• TASK
I need every line that includes the word "none" copied from the material.
═══ DATA TO USE ═══
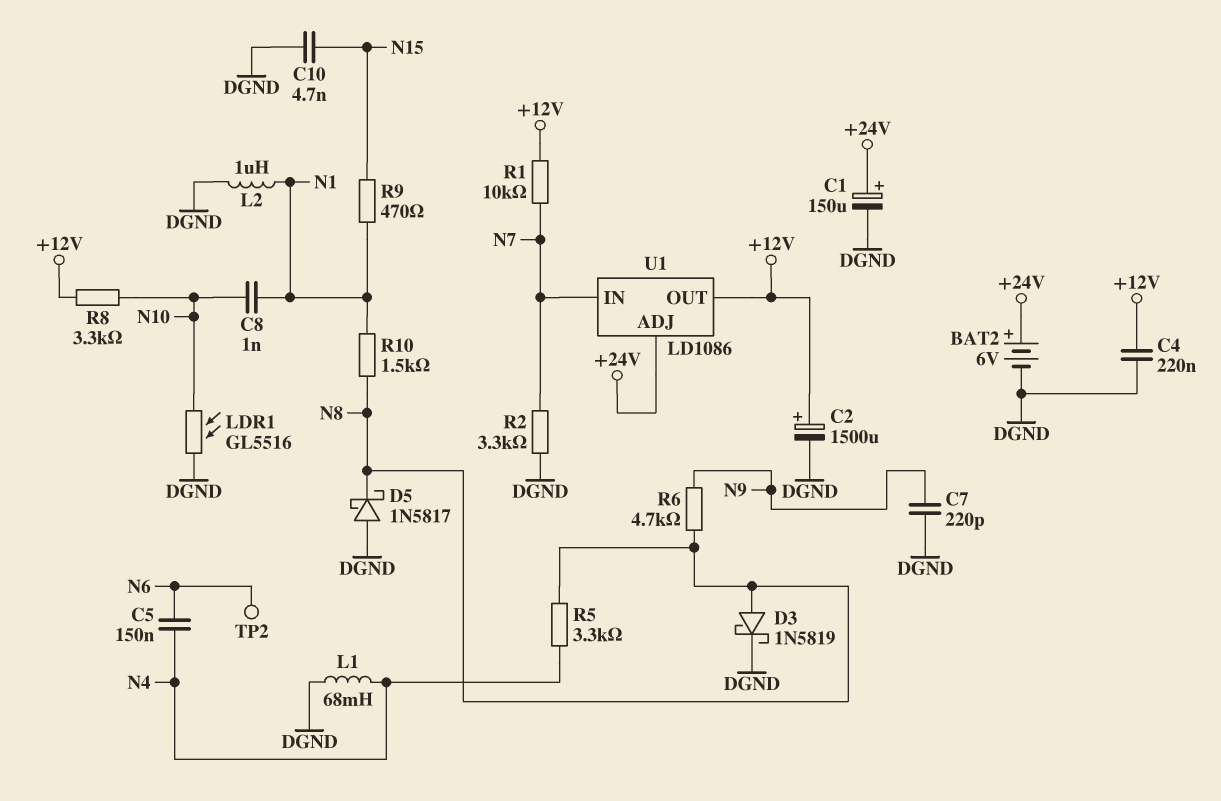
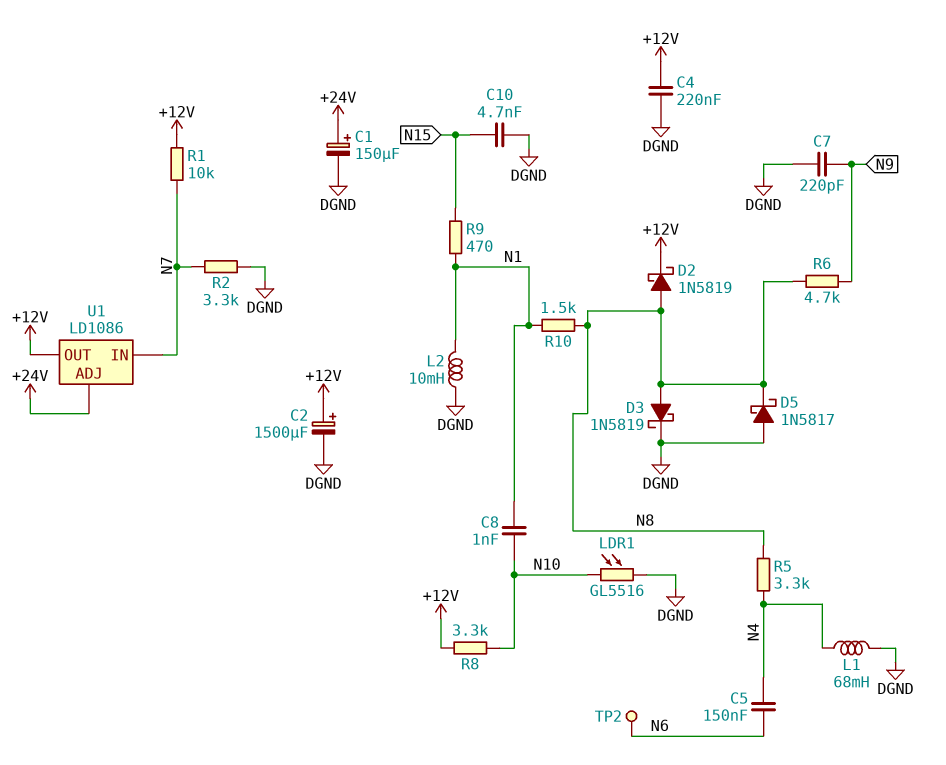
BAT2: 6V (plus +24V, minus DGND) -> none
D2: none -> schottky 1N5819 (A N8, K +12V)
L2: 1uH (DGND, N1) -> 10mH (DGND, N1)

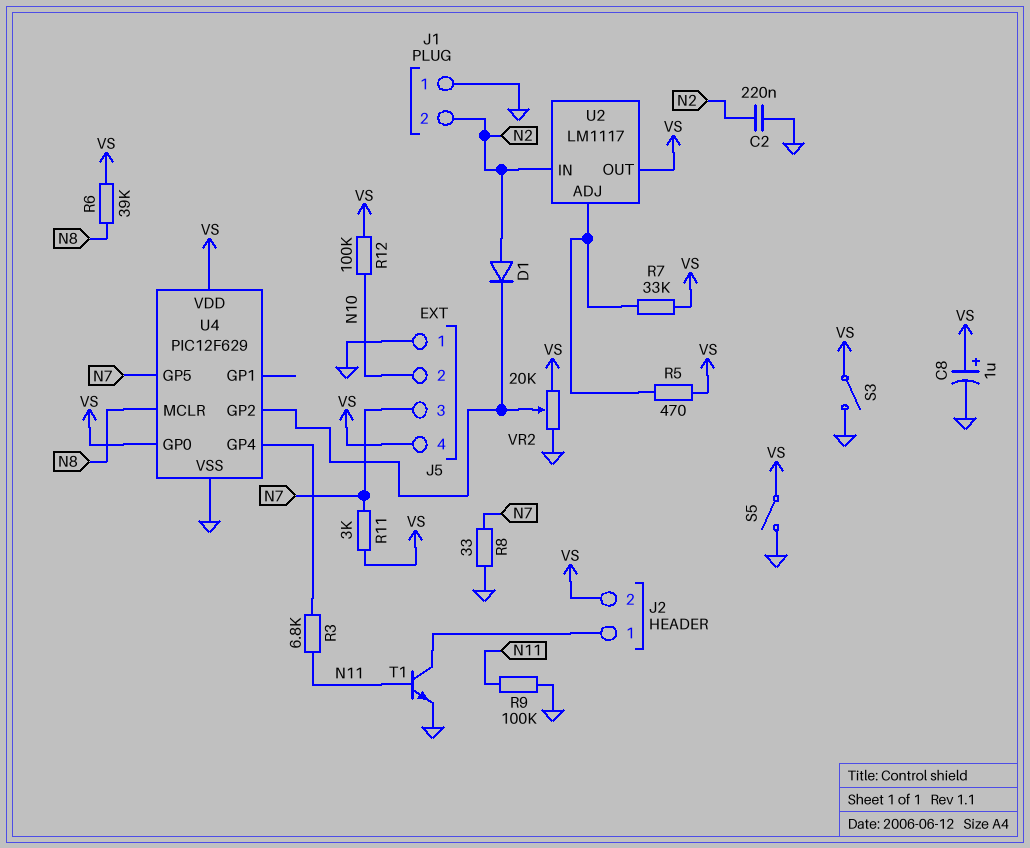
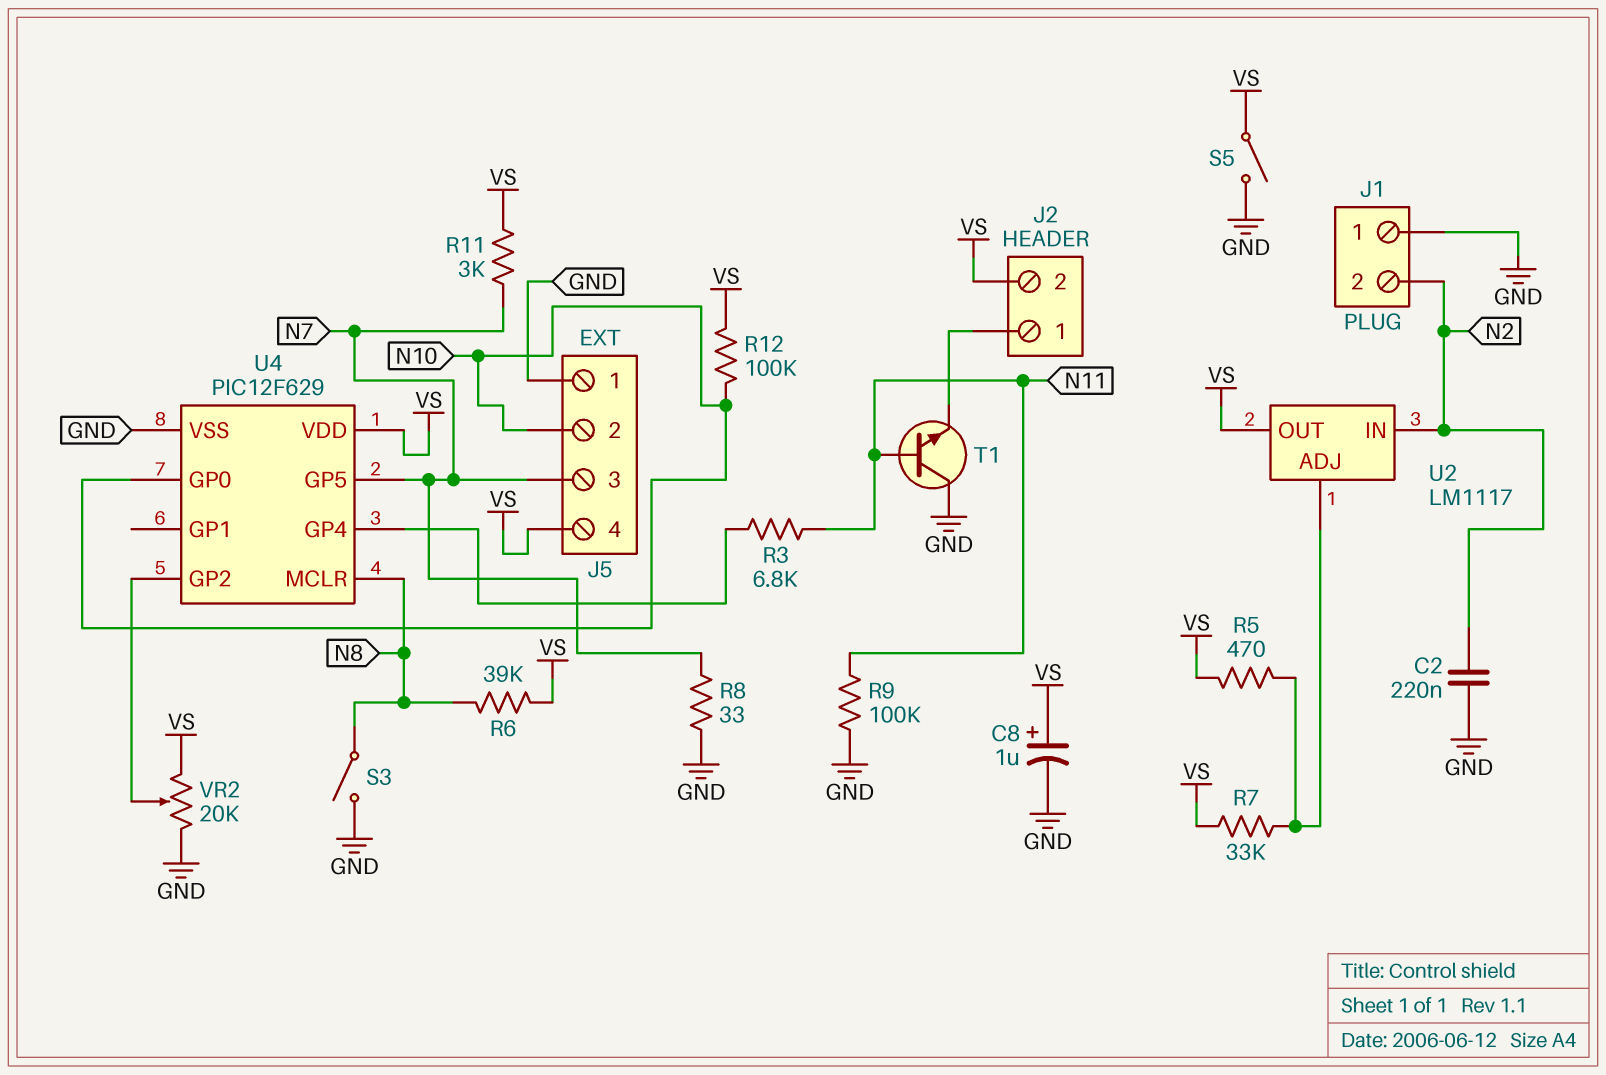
D1: diode (A N2, K U4/GP2) -> none
S3: switch (GND, VS) -> switch (GND, N8)
T1: NPN (B N11, C J2/1, E GND) -> NPN (B N11, C GND, E J2/1)
U4 pin GP0: VS -> N10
═══
• RESPONSE TO THE EXERCISE
BAT2: 6V (plus +24V, minus DGND) -> none
D2: none -> schottky 1N5819 (A N8, K +12V)
D1: diode (A N2, K U4/GP2) -> none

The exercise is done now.